◆ ASSIGNMENT
Using the records that appear below, write out exactly the lines from the one with "F3: none -> 1A (COM, NET10)" through the one with "IC8 pin OUT: NET1 -> NET3", keeping both end lines.

◆ DATASET RECORDS
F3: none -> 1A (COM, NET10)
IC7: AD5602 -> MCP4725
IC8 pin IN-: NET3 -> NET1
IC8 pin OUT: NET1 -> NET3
* * *
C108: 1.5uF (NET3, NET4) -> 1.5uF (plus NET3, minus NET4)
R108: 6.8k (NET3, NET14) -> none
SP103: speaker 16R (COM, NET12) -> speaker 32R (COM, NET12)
--
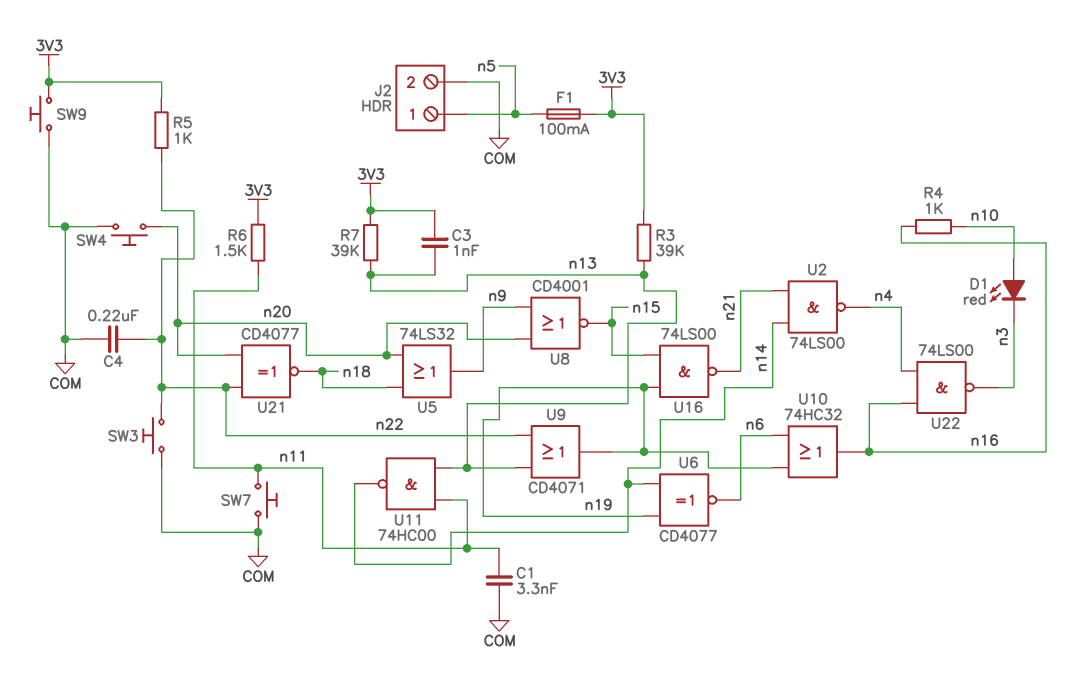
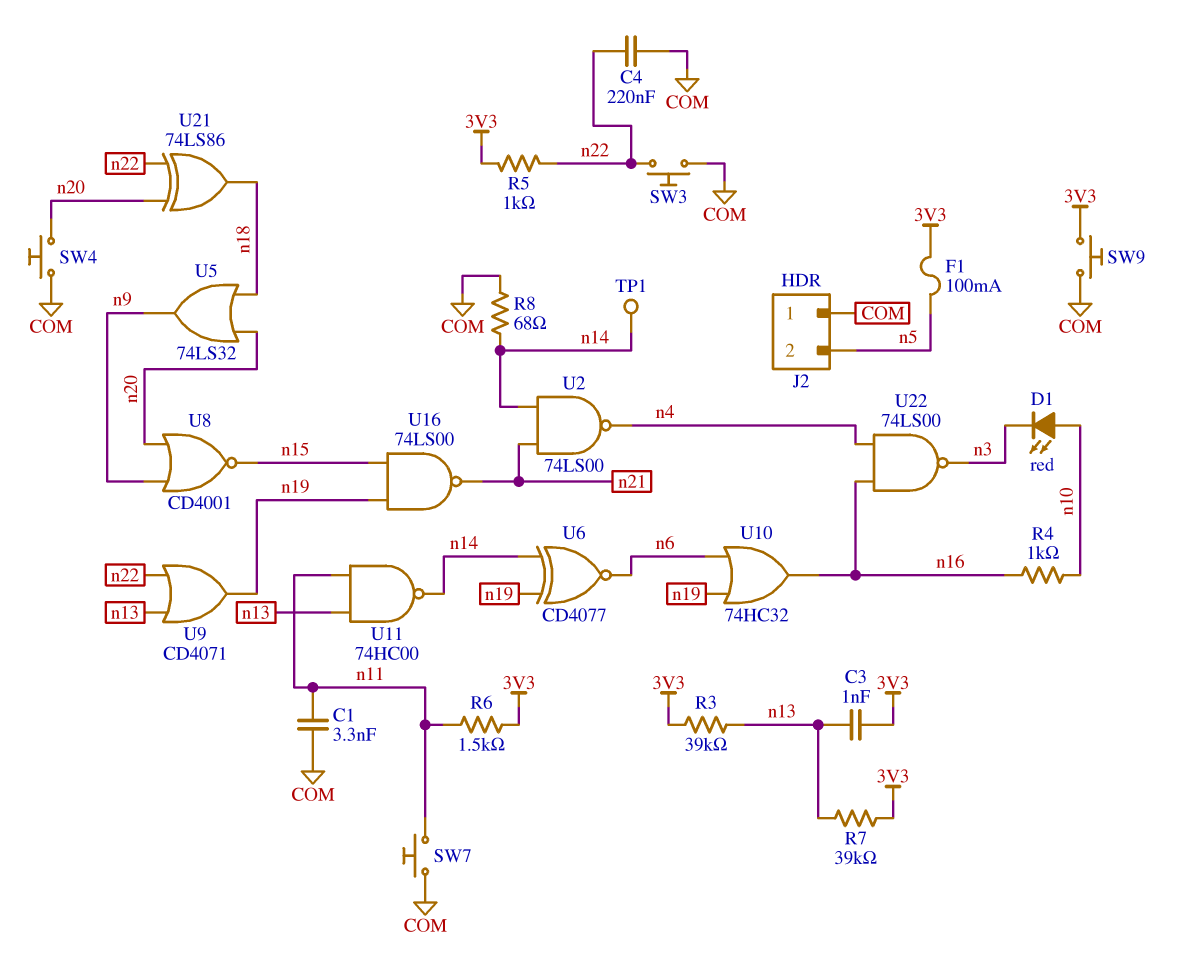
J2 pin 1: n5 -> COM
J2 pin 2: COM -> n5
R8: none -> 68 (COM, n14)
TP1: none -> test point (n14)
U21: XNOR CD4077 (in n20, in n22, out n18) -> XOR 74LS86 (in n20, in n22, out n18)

◆ YOUR SOLUTION
F3: none -> 1A (COM, NET10)
IC7: AD5602 -> MCP4725
IC8 pin IN-: NET3 -> NET1
IC8 pin OUT: NET1 -> NET3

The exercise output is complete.